Show all lines of the entries in which the word "triangle" is found.

[Start of section]

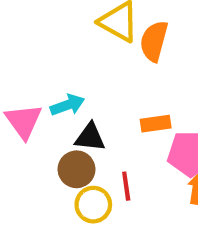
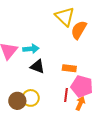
brown circle: (77, 169) -> (17, 101), moved
red line: (126, 186) -> (66, 95), moved

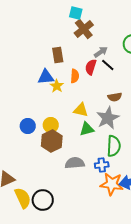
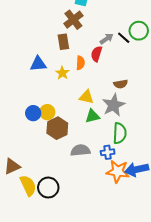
brown cross: (84, 29) -> (73, 20), moved
black line: (108, 65) -> (124, 38), moved
blue triangle: (46, 77) -> (38, 64), moved
yellow circle: (51, 125) -> (47, 112), moved

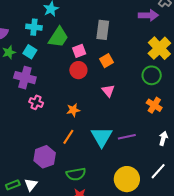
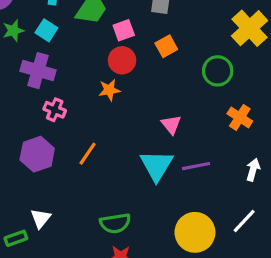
green circle: (152, 75) -> (218, 71), moved
pink triangle: (108, 91) -> (171, 125), moved
orange star: (73, 110) -> (109, 90), moved
orange line: (68, 137) -> (88, 154), moved
purple hexagon: (45, 157) -> (37, 154), moved
white triangle: (31, 185) -> (41, 218), moved

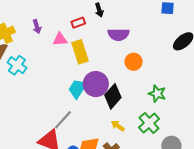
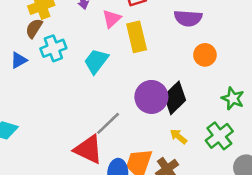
pink triangle: (60, 39) -> (112, 19), turned -42
cyan cross: (17, 65) -> (53, 48), turned 30
purple circle: (96, 84) -> (151, 97), moved
cyan trapezoid: (77, 89) -> (96, 61), moved

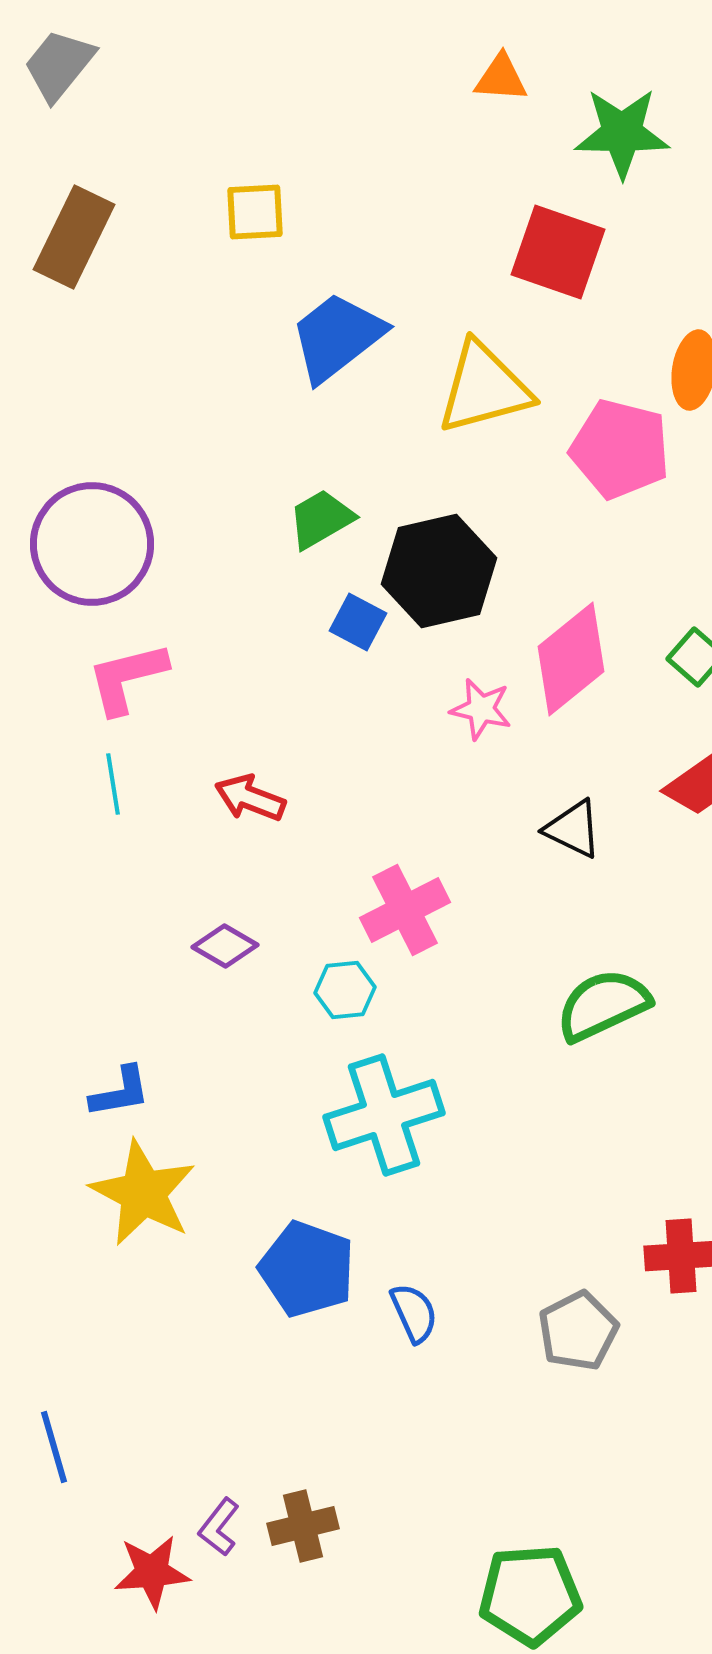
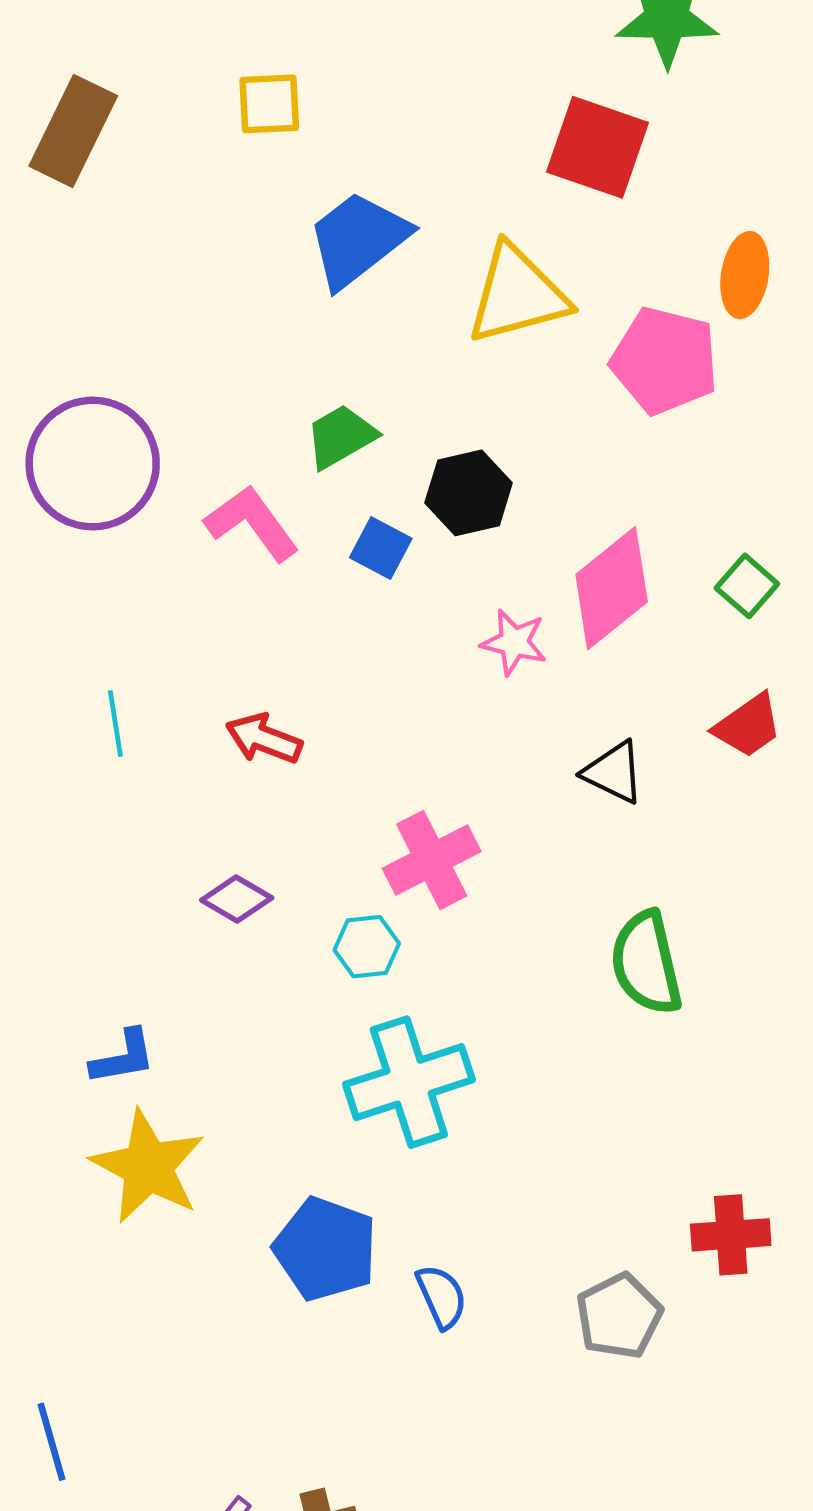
black hexagon: (439, 571) -> (469, 493), size x0.7
pink L-shape: (127, 678) -> (252, 523), moved, turned 68
green semicircle: (603, 1005) -> (646, 963), turned -78

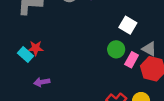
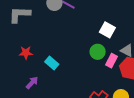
cyan rectangle: (26, 55) -> (52, 63), moved
purple arrow: (42, 82) -> (32, 83), turned 144

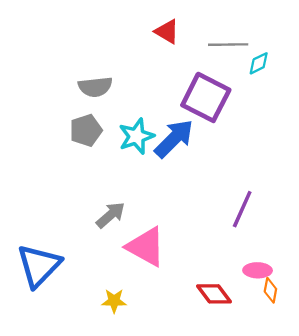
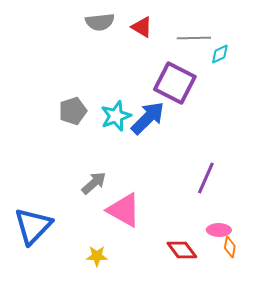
gray semicircle: (95, 87) -> (100, 22), moved

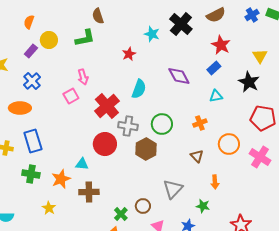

[End of section]

Your response:
blue triangle: (46, 77) -> (38, 64), moved
pink triangle: (108, 91) -> (171, 125), moved
white triangle: (31, 185) -> (41, 218), moved
pink triangle: (60, 39) -> (112, 19), turned -42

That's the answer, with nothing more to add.